ASSIGNMENT: From the records below, copy out exactly the lines from the one containing "(504, 207) = (613, 229): yellow" to the one containing "(267, 386) = (120, 219): orange", both included. Add nothing else.

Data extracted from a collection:
★ ★ ★ ★ ★

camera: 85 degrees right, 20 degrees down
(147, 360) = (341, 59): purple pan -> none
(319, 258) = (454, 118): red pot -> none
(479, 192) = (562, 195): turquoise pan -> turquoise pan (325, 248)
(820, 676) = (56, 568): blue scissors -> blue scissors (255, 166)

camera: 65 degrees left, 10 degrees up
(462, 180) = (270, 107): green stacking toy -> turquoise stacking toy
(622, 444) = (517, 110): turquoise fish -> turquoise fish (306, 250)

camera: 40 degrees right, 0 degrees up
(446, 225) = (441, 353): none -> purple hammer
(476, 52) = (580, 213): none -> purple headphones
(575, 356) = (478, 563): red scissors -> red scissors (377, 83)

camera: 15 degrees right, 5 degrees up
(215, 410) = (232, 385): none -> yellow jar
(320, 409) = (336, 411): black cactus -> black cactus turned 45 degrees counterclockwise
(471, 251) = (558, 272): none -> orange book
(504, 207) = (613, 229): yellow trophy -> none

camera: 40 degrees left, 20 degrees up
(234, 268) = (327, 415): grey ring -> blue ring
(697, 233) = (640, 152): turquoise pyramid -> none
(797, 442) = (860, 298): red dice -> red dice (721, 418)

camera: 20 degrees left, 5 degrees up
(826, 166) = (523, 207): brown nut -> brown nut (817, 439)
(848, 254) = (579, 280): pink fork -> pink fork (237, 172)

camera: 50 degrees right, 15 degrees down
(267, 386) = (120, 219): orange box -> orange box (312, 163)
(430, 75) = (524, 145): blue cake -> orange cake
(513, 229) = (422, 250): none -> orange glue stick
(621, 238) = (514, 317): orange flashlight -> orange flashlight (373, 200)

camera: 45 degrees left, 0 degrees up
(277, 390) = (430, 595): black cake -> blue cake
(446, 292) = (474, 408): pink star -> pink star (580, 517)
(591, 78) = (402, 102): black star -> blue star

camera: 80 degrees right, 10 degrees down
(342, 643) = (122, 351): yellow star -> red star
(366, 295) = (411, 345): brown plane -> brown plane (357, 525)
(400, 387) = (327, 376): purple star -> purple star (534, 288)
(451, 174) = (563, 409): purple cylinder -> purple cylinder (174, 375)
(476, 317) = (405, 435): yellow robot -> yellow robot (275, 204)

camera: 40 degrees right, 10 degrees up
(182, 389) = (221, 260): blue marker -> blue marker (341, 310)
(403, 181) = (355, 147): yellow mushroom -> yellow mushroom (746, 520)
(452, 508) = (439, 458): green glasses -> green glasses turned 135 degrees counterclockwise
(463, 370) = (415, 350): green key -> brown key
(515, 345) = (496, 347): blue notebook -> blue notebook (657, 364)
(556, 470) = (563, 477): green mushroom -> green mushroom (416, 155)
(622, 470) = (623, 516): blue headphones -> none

★ ★ ★ ★ ★

SOLUTION TO THIS TASK:
(504, 207) = (613, 229): yellow trophy -> none

camera: 40 degrees left, 20 degrees up
(234, 268) = (327, 415): grey ring -> blue ring
(697, 233) = (640, 152): turquoise pyramid -> none
(797, 442) = (860, 298): red dice -> red dice (721, 418)

camera: 20 degrees left, 5 degrees up
(826, 166) = (523, 207): brown nut -> brown nut (817, 439)
(848, 254) = (579, 280): pink fork -> pink fork (237, 172)

camera: 50 degrees right, 15 degrees down
(267, 386) = (120, 219): orange box -> orange box (312, 163)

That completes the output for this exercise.